++++ Excerpted data

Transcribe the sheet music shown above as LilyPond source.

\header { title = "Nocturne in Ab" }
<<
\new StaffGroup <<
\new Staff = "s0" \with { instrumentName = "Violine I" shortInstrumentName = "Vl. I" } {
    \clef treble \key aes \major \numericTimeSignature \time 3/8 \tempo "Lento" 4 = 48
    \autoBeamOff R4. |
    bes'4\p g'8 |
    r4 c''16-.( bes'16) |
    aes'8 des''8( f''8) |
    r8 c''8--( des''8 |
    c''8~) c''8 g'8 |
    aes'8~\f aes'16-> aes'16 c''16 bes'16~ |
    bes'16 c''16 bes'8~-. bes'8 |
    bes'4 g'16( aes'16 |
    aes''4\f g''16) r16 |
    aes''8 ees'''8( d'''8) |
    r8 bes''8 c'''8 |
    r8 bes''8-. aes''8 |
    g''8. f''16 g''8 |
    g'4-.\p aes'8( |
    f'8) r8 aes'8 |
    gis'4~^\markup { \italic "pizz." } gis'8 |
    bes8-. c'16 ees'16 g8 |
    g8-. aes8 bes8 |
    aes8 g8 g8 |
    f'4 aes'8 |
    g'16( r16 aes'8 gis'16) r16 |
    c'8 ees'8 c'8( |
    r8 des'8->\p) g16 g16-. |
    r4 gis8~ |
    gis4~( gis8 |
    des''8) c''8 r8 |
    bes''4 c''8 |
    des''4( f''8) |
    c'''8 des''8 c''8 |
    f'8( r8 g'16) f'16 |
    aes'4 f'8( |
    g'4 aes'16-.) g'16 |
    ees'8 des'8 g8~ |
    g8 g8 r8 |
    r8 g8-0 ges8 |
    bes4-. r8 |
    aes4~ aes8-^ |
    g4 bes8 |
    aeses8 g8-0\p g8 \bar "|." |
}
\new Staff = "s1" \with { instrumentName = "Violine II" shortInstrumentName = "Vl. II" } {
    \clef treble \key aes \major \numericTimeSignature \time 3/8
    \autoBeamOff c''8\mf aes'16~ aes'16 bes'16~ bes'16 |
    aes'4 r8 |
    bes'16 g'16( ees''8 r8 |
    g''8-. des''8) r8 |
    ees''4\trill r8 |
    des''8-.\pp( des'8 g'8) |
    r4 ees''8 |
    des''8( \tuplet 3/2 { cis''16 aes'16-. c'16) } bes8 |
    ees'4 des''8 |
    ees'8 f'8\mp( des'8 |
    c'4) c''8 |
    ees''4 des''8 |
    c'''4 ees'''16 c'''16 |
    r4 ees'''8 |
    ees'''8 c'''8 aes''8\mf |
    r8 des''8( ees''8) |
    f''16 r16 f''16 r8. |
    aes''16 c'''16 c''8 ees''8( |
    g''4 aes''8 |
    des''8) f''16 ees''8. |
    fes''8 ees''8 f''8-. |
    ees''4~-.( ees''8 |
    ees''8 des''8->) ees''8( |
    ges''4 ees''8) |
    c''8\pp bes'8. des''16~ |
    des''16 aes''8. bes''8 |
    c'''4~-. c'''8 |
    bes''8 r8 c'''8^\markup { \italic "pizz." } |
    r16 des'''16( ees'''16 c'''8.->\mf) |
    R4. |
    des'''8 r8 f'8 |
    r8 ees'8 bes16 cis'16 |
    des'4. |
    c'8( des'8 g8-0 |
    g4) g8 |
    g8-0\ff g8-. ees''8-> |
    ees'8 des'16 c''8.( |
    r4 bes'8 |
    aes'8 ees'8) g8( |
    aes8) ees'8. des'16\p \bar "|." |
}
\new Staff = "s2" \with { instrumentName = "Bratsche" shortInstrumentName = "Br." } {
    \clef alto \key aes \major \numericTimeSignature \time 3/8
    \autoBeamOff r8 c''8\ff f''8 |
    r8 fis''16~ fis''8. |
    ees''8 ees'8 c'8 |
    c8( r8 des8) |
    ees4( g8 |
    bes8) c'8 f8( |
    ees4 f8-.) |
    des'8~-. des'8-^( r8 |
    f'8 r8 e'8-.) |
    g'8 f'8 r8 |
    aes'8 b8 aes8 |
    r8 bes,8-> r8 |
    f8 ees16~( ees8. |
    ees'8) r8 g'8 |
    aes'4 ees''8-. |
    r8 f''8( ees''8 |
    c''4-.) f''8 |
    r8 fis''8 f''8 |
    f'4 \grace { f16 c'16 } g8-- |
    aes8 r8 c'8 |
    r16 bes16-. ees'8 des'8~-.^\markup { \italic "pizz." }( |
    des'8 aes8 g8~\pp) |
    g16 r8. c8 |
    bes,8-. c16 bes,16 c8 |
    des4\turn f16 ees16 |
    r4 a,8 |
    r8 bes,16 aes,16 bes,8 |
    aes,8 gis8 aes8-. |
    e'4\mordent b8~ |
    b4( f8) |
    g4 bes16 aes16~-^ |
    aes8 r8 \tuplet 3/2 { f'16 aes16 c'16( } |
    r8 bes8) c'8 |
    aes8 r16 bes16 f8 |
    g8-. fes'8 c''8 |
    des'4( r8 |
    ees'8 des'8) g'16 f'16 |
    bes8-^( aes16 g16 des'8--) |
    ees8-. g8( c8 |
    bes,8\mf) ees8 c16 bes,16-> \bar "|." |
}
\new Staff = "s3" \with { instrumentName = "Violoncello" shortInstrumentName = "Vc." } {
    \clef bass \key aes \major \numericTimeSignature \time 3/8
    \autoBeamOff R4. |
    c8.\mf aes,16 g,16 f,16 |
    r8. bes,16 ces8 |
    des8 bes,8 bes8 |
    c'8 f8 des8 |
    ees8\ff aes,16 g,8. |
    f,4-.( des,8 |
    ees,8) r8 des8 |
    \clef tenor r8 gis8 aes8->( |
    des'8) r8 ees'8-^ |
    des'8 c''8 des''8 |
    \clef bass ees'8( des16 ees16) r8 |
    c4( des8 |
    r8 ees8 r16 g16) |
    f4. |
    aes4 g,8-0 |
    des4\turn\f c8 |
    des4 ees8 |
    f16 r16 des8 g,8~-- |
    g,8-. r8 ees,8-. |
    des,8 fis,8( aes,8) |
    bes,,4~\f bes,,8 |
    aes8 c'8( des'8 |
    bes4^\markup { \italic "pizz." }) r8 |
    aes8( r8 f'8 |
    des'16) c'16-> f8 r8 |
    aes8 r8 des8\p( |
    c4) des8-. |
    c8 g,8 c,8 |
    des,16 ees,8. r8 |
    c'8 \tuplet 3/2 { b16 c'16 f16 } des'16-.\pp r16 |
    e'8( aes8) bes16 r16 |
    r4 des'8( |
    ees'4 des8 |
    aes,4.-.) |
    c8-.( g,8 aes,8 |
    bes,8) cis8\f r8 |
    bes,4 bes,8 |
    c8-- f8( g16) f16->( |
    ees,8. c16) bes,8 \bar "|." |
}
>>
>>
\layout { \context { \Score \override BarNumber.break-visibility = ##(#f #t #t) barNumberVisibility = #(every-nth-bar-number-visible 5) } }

++++++++

Exercise instructions
How many lines of the listing contain the string "italic"? Give only the number.

Reply
4